→ **Task requirements**
Please repeat the lines below, exactly and only, from the one that holds "green donut: 0 -> 4" through the one that holds "yellow pear: 1 -> 2".

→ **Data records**
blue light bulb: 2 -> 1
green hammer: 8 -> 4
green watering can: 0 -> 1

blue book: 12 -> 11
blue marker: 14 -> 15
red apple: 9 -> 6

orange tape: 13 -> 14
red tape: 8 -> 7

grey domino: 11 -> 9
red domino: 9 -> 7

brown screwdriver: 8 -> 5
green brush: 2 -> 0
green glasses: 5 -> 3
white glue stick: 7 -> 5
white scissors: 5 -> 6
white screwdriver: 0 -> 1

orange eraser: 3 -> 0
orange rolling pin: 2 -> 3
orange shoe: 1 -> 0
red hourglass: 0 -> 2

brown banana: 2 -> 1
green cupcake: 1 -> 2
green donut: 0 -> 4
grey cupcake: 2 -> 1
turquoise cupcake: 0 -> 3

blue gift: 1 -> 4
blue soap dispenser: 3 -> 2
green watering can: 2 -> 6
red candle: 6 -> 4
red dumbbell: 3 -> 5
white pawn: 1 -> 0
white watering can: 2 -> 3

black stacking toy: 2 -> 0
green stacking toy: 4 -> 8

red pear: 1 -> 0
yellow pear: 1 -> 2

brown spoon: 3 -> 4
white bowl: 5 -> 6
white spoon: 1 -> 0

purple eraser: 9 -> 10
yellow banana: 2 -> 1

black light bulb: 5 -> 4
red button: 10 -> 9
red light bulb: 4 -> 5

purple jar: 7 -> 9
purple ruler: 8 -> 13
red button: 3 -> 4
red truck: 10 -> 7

→ **Final answer**
green donut: 0 -> 4
grey cupcake: 2 -> 1
turquoise cupcake: 0 -> 3

blue gift: 1 -> 4
blue soap dispenser: 3 -> 2
green watering can: 2 -> 6
red candle: 6 -> 4
red dumbbell: 3 -> 5
white pawn: 1 -> 0
white watering can: 2 -> 3

black stacking toy: 2 -> 0
green stacking toy: 4 -> 8

red pear: 1 -> 0
yellow pear: 1 -> 2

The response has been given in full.